WHAT THE TASK ASKS ▸
Count the lines of the material below that contain the word "have", matching case exactly. Give only the number.

DATASET EXTRACT ▸

━━━━━━━━━━━━━━━━

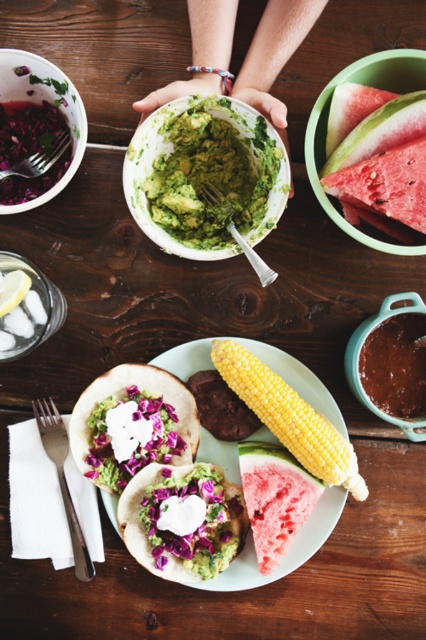
From the picture: You are a food critic evaluating the arrangement of this meal. The green matte guacamole taco at center is placed at coordinates 0.812 on the x and 0.430 on the y. Considering the table layout described, can you confirm if this taco is positioned exactly at the center of the table?

The green matte guacamole taco at center is located at point (183, 518), which means it is positioned at the center of the table as described.

You are planning to arrange these items on a smaller plate. Which item, the green matte guacamole taco at center or the pink juicy watermelon at center, would require more space due to its size?

The green matte guacamole taco at center requires more space because it has a larger size compared to the pink juicy watermelon at center.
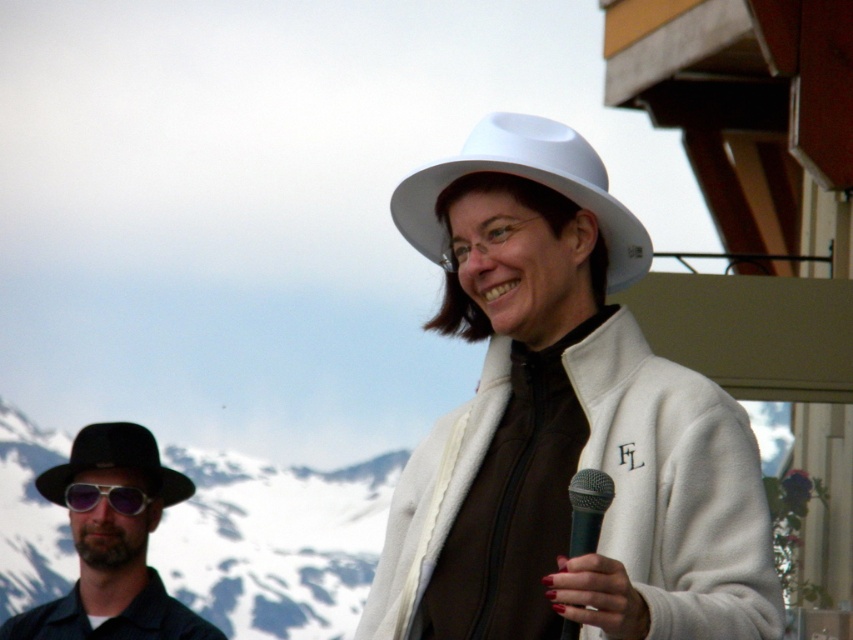
Question: Among these points, which one is farthest from the camera?

Choices:
 (A) (126, 456)
 (B) (606, 483)
 (C) (111, 492)

Answer: (A)

Question: Which object is the farthest from the purple reflective goggles at left?

Choices:
 (A) black felt fedora at left
 (B) snowy mountain at left
 (C) white matte hat at center

Answer: (B)

Question: Does white matte hat at center have a greater width compared to black felt hat at left?

Choices:
 (A) yes
 (B) no

Answer: (A)

Question: Is black felt fedora at left below black metallic microphone at center?

Choices:
 (A) yes
 (B) no

Answer: (A)

Question: Does snowy mountain at left appear under purple reflective goggles at left?

Choices:
 (A) yes
 (B) no

Answer: (A)

Question: Which object appears closest to the camera in this image?

Choices:
 (A) white matte hat at center
 (B) black felt hat at left
 (C) black felt fedora at left
 (D) purple reflective goggles at left

Answer: (A)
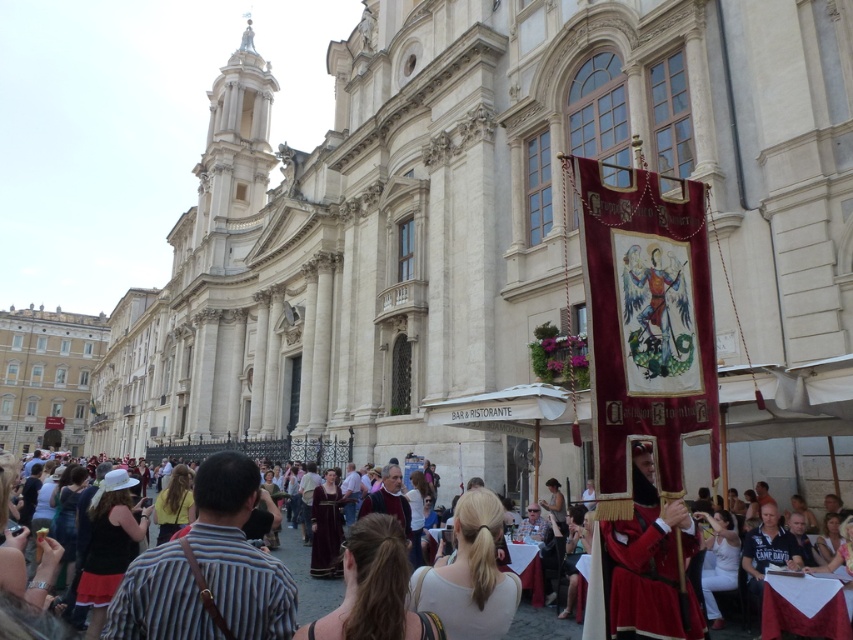
Who is shorter, white stone church at center or yellow fabric dress at center?

yellow fabric dress at center

Is point (569, 259) positioned before point (177, 502)?

No, it is not.

Is point (450, 192) closer to viewer compared to point (178, 468)?

No, it is behind (178, 468).

Find the location of `white stone church at center`. white stone church at center is located at coordinates (479, 224).

Can you confirm if silk red dress at center is positioned to the right of yellow fabric dress at center?

Yes, silk red dress at center is to the right of yellow fabric dress at center.

Does silk red dress at center lie in front of yellow fabric dress at center?

Yes, it is in front of yellow fabric dress at center.

Image resolution: width=853 pixels, height=640 pixels. I want to click on silk red dress at center, so click(718, 561).

Does dark brown leather dress at center appear on the right side of matte black shirt at lower left?

Yes, dark brown leather dress at center is to the right of matte black shirt at lower left.

Does dark brown leather dress at center have a lesser width compared to matte black shirt at lower left?

In fact, dark brown leather dress at center might be wider than matte black shirt at lower left.

Is point (419, 616) less distant than point (97, 499)?

Yes, it is in front of point (97, 499).

At what (x,y) coordinates should I click in order to perform the action: click on dark brown leather dress at center. Please return your answer as a coordinate pair (x, y). The width and height of the screenshot is (853, 640). Looking at the image, I should click on (374, 588).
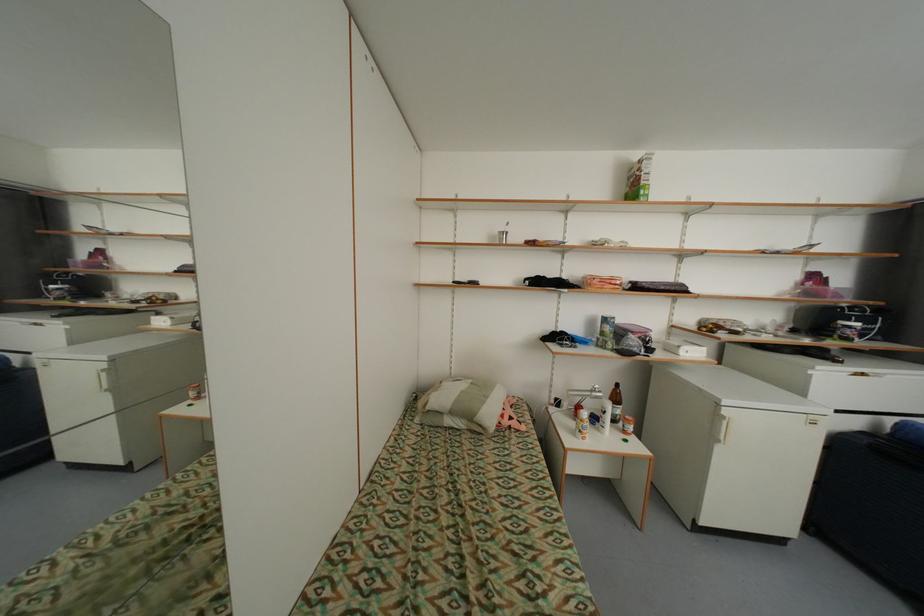
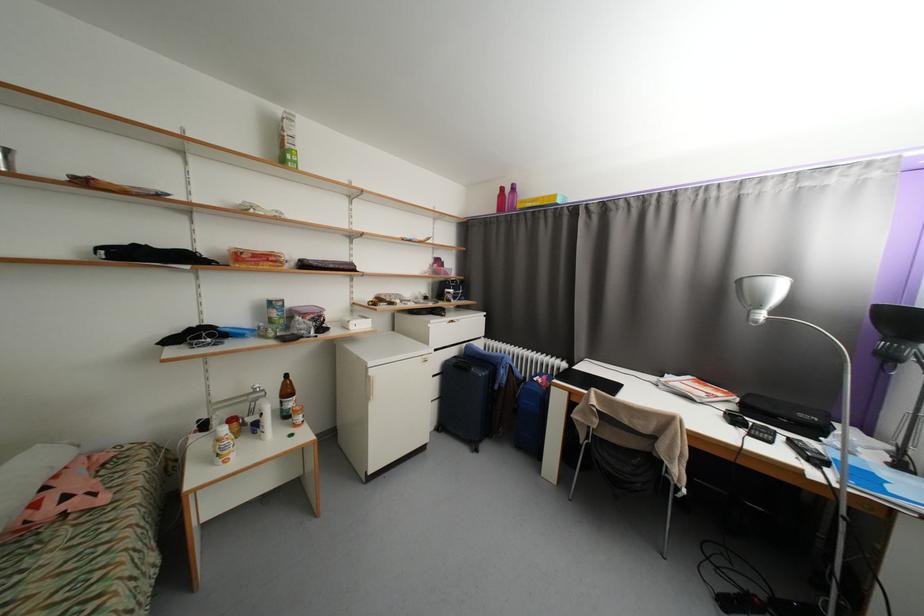
Find the pixel in the second image that matches point 849,435 in the first image.

(453, 362)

━━━━━━━━━━━━━━━━

ANSWER TO THIS EXERCISE ▸
2